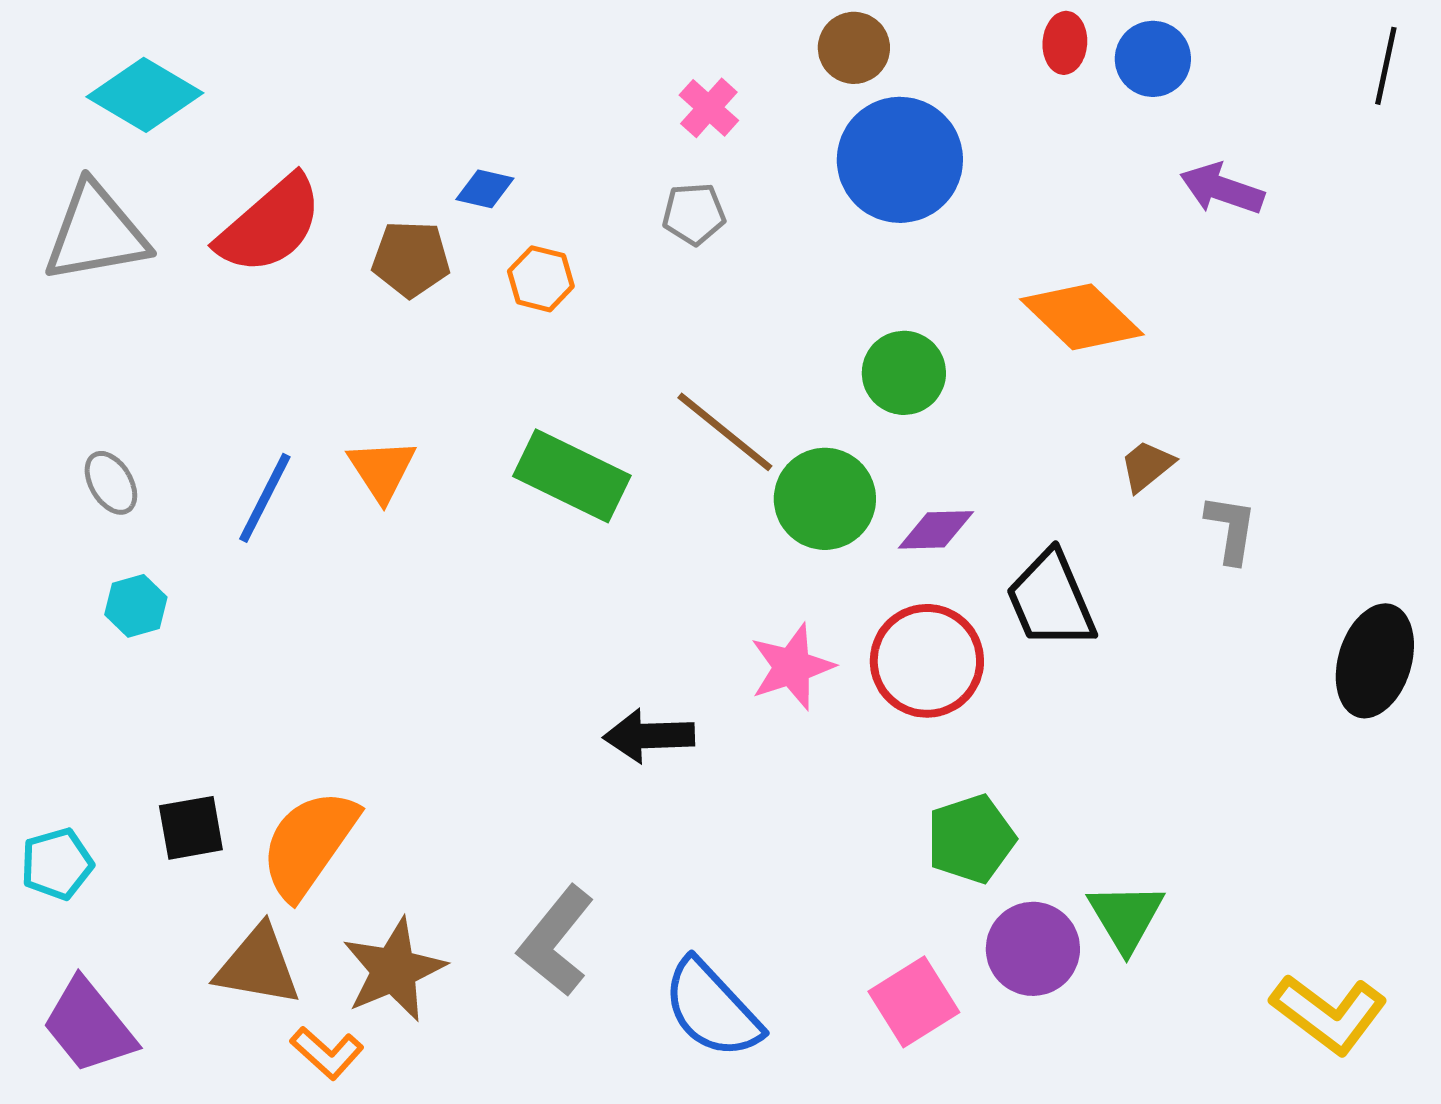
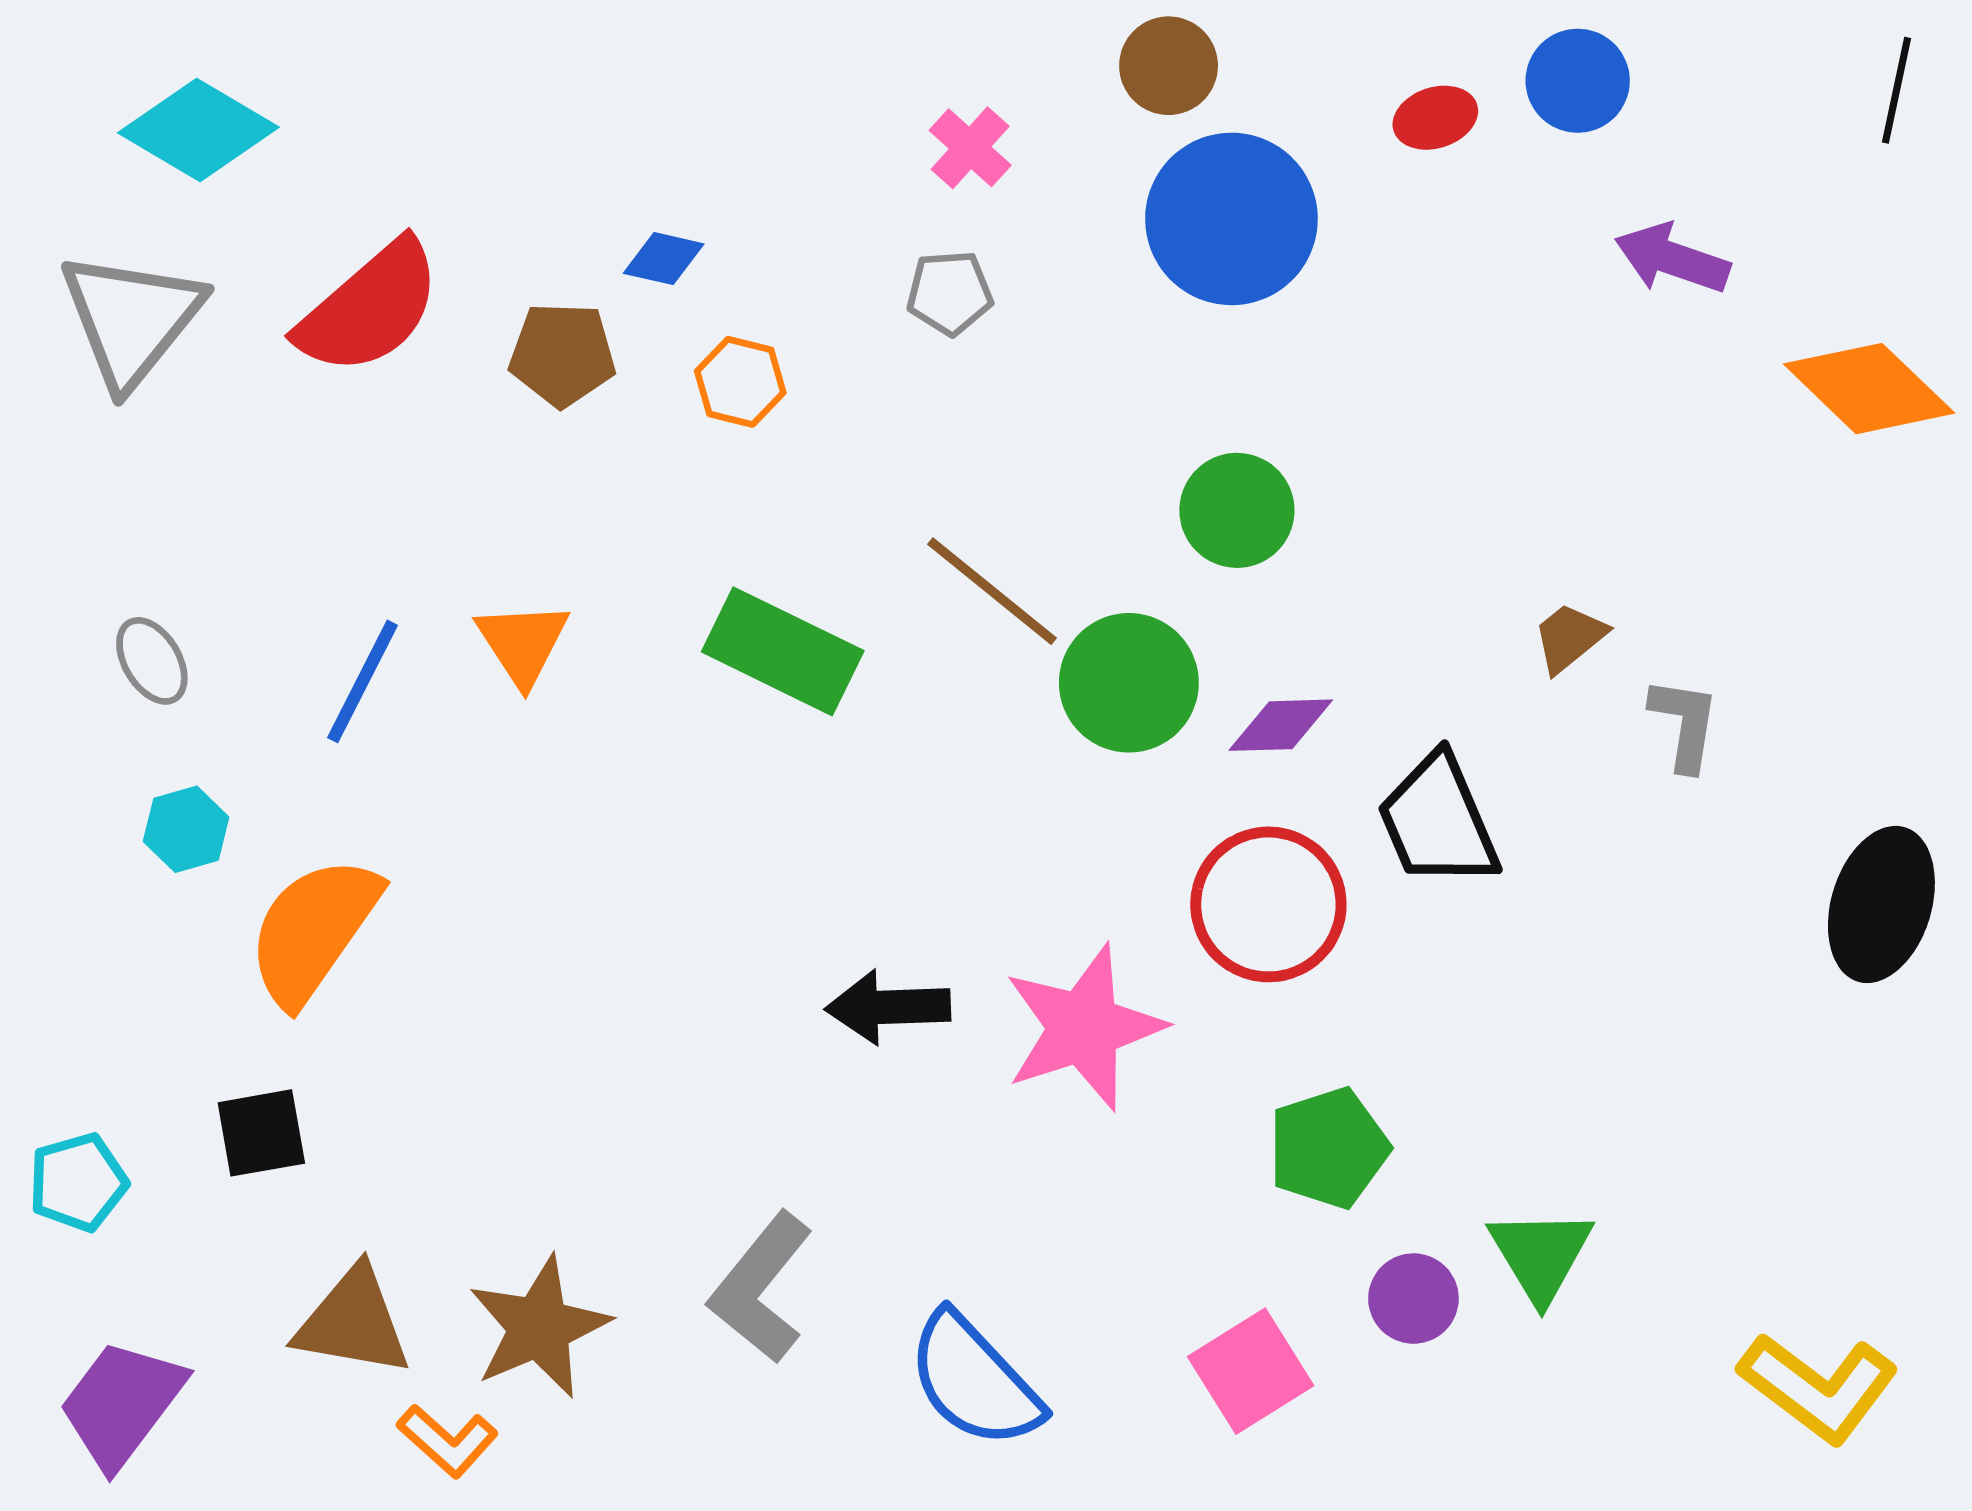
red ellipse: (1065, 43) -> (1435, 118), moved, turned 68
gray triangle: (96, 233) -> (131, 319), turned -41
orange diamond: (1082, 317) -> (1869, 389), moved
pink star: (792, 667) -> (1084, 1028), moved, size x1.4
orange semicircle: (309, 844) -> (313, 930), moved
purple circle: (1033, 949) -> (1413, 1299), size x0.7
purple trapezoid: (89, 1026) -> (122, 1404), turned 76

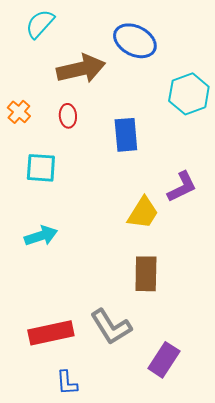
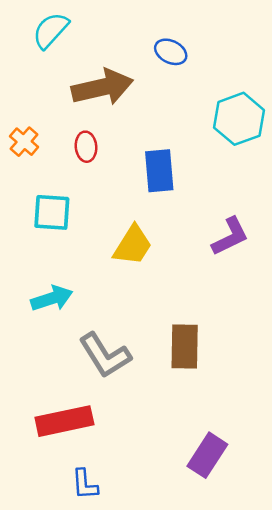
blue ellipse: (135, 41) -> (171, 52), size x0.6
yellow trapezoid: (143, 213) -> (133, 245), moved
gray L-shape: (111, 327) -> (105, 355), moved

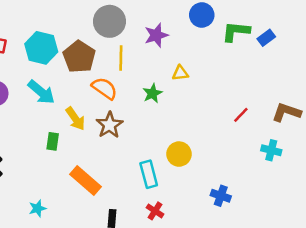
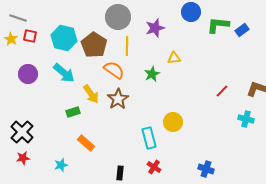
green rectangle: (53, 141) -> (73, 112), turned 64
orange rectangle: (85, 181) -> (86, 143), moved, size x0.7
blue cross: (221, 196) -> (206, 169), moved

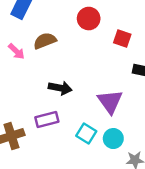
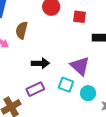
brown semicircle: (45, 41) -> (22, 30), turned -42
cyan square: (86, 133) -> (66, 85), moved

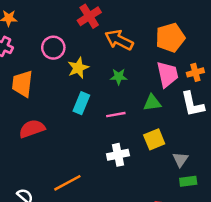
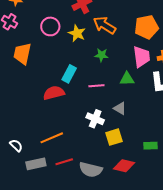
yellow star: (78, 68) -> (77, 33), moved, turned -30
red semicircle: (32, 129) -> (54, 93), moved
yellow square: (154, 139) -> (114, 137), moved
white cross: (118, 155) -> (95, 119), turned 30
gray triangle: (180, 159) -> (120, 108), moved, turned -40

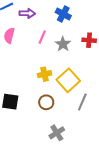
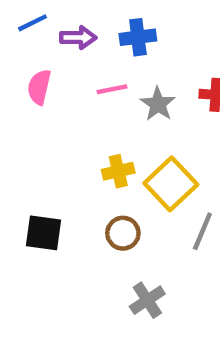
blue cross: (63, 14) -> (138, 37), moved, turned -35
pink line: (42, 37) -> (112, 89), turned 56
####
Every line of the listing that includes the word "size" must be copied.

Answer area –
pink star: (792, 667) -> (1084, 1028), moved, size x1.4
purple circle: (1033, 949) -> (1413, 1299), size x0.7
blue ellipse: (135, 41) -> (171, 52), size x0.6
orange rectangle: (85, 181) -> (86, 143), moved, size x0.7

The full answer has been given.